Replace "cyan star" with "blue star" in the listing from its first line up to and including the line with "cyan circle: moved 10 px right, 31 px up", and give those lines again with nothing else changed.
··· MATERIAL TO PROCESS
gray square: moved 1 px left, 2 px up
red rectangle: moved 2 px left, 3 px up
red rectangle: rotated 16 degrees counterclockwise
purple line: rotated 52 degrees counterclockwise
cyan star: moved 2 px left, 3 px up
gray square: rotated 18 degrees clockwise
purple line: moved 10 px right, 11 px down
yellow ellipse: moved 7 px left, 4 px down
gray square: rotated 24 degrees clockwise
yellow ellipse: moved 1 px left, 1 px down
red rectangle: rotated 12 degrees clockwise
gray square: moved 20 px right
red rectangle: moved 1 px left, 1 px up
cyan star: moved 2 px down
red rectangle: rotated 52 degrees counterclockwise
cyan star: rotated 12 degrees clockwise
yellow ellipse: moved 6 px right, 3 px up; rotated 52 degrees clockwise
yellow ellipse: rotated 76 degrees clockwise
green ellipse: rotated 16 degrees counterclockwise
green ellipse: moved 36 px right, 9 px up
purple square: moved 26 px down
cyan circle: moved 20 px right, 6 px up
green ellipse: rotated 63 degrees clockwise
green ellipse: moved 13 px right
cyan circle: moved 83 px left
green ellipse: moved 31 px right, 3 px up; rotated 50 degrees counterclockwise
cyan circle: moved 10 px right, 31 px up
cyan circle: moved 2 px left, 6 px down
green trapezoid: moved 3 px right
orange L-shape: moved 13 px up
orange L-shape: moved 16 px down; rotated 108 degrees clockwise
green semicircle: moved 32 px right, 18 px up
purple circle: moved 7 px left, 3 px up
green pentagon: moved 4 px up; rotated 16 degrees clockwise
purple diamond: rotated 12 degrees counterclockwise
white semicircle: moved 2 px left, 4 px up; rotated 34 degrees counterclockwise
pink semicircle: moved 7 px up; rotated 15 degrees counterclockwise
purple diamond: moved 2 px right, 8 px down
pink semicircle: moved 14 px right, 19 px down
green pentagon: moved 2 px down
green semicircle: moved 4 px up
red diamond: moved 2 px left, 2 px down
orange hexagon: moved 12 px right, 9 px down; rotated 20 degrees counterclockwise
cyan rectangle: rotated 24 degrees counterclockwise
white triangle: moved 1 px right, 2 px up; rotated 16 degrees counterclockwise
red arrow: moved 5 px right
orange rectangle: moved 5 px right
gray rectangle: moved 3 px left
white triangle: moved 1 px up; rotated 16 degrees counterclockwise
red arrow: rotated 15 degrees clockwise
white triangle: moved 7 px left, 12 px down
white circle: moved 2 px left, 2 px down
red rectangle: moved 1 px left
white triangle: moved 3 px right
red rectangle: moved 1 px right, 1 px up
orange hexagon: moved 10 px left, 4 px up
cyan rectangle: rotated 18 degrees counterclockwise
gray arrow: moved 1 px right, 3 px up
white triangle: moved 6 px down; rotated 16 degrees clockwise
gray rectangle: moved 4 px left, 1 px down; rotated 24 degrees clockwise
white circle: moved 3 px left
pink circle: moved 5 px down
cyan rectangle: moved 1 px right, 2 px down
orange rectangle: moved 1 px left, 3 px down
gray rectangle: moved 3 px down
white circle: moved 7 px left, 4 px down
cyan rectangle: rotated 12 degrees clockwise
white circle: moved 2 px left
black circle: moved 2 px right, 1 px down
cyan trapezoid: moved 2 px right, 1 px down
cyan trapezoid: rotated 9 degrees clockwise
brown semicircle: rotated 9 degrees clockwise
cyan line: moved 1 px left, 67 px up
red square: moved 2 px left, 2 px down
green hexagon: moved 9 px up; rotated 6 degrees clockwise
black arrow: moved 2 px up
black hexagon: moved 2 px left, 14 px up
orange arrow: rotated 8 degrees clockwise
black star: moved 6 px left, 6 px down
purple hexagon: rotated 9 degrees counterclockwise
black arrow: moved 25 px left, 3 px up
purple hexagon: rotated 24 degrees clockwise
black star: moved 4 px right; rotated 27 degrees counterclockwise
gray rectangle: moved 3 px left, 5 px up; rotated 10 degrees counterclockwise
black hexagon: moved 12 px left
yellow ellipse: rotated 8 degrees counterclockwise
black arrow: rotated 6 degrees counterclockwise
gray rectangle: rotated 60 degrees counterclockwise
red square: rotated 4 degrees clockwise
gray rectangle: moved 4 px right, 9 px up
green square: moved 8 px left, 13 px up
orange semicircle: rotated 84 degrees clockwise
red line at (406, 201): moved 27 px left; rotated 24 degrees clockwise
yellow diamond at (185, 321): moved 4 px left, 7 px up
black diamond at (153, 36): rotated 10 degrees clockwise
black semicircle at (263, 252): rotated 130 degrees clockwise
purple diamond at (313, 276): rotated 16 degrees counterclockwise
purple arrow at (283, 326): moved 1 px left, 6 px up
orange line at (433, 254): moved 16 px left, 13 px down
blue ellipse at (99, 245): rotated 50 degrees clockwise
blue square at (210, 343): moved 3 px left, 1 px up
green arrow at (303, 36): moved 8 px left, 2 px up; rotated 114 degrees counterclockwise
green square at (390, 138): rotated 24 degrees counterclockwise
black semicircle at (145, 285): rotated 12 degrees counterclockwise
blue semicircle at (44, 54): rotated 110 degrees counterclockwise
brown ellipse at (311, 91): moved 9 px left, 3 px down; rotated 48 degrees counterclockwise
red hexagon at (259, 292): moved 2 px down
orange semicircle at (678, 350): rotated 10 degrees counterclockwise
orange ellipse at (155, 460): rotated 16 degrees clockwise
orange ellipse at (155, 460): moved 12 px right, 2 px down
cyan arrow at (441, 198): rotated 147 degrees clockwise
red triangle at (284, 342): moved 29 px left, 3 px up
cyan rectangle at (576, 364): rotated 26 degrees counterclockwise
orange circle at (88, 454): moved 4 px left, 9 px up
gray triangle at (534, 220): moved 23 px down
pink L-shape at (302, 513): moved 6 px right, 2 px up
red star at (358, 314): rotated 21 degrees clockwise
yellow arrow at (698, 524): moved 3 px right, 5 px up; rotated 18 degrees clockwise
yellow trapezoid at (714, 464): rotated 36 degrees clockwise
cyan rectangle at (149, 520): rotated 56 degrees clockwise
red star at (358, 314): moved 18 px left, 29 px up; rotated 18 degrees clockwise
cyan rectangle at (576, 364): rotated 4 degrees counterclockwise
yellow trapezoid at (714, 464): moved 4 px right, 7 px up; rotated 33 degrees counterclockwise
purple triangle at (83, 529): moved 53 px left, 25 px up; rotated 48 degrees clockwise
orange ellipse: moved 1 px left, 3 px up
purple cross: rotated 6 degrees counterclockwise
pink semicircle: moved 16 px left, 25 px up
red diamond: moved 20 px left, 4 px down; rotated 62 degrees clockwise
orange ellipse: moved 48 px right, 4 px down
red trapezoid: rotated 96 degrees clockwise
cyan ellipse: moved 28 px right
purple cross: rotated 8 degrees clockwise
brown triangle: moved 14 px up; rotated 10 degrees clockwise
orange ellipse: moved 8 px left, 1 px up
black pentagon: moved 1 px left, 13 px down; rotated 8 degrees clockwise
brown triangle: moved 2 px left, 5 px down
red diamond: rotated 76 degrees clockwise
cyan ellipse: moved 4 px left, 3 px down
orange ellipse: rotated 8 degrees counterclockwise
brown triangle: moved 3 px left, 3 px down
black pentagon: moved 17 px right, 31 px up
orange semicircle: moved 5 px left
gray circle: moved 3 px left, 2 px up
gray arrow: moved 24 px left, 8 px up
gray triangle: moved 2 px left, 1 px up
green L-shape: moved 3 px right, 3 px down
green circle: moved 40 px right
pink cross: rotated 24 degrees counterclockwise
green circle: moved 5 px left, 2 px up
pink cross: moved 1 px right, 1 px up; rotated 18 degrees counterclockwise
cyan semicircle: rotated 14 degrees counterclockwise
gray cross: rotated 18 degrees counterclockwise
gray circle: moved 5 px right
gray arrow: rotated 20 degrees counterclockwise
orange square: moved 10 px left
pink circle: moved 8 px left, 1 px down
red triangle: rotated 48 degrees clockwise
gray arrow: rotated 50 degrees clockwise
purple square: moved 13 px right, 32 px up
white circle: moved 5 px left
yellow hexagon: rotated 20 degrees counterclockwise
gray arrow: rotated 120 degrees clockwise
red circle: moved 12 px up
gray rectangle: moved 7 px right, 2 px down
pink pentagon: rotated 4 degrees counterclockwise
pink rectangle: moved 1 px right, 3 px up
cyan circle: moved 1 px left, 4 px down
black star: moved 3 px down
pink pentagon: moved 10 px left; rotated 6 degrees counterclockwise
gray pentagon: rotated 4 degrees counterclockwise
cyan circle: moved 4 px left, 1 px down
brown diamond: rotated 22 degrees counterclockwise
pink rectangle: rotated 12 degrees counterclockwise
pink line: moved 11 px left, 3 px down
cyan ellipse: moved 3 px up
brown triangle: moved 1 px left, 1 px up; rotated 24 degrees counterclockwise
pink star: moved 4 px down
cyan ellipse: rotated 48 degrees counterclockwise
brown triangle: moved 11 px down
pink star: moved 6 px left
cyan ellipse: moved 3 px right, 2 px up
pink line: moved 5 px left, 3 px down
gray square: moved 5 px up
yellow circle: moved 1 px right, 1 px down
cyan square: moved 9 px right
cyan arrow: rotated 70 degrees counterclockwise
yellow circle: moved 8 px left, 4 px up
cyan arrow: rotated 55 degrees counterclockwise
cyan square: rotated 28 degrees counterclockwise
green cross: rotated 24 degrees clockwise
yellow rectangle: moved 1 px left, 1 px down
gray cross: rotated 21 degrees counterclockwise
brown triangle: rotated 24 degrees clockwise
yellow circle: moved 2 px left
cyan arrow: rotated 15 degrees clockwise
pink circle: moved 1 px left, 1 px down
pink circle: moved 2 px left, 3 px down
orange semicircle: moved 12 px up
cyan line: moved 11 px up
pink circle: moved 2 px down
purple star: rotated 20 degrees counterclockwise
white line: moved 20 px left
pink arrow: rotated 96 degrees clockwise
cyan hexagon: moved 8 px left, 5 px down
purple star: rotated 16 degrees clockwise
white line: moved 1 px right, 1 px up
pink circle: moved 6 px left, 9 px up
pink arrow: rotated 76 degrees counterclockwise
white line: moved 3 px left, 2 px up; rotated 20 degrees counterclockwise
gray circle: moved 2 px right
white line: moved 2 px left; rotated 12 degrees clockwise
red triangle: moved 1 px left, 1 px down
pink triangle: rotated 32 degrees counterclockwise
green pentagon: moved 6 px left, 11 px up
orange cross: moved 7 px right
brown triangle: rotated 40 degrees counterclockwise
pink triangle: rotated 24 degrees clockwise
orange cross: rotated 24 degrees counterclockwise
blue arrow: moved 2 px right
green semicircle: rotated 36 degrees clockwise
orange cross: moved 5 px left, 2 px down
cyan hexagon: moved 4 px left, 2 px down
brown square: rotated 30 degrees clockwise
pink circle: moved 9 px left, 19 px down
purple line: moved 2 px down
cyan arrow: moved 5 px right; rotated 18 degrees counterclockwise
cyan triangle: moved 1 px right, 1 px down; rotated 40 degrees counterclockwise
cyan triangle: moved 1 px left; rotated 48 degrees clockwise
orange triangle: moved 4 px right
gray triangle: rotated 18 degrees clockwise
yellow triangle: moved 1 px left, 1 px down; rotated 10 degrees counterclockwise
······
#### [WORKED ANSWER]
gray square: moved 1 px left, 2 px up
red rectangle: moved 2 px left, 3 px up
red rectangle: rotated 16 degrees counterclockwise
purple line: rotated 52 degrees counterclockwise
blue star: moved 2 px left, 3 px up
gray square: rotated 18 degrees clockwise
purple line: moved 10 px right, 11 px down
yellow ellipse: moved 7 px left, 4 px down
gray square: rotated 24 degrees clockwise
yellow ellipse: moved 1 px left, 1 px down
red rectangle: rotated 12 degrees clockwise
gray square: moved 20 px right
red rectangle: moved 1 px left, 1 px up
blue star: moved 2 px down
red rectangle: rotated 52 degrees counterclockwise
blue star: rotated 12 degrees clockwise
yellow ellipse: moved 6 px right, 3 px up; rotated 52 degrees clockwise
yellow ellipse: rotated 76 degrees clockwise
green ellipse: rotated 16 degrees counterclockwise
green ellipse: moved 36 px right, 9 px up
purple square: moved 26 px down
cyan circle: moved 20 px right, 6 px up
green ellipse: rotated 63 degrees clockwise
green ellipse: moved 13 px right
cyan circle: moved 83 px left
green ellipse: moved 31 px right, 3 px up; rotated 50 degrees counterclockwise
cyan circle: moved 10 px right, 31 px up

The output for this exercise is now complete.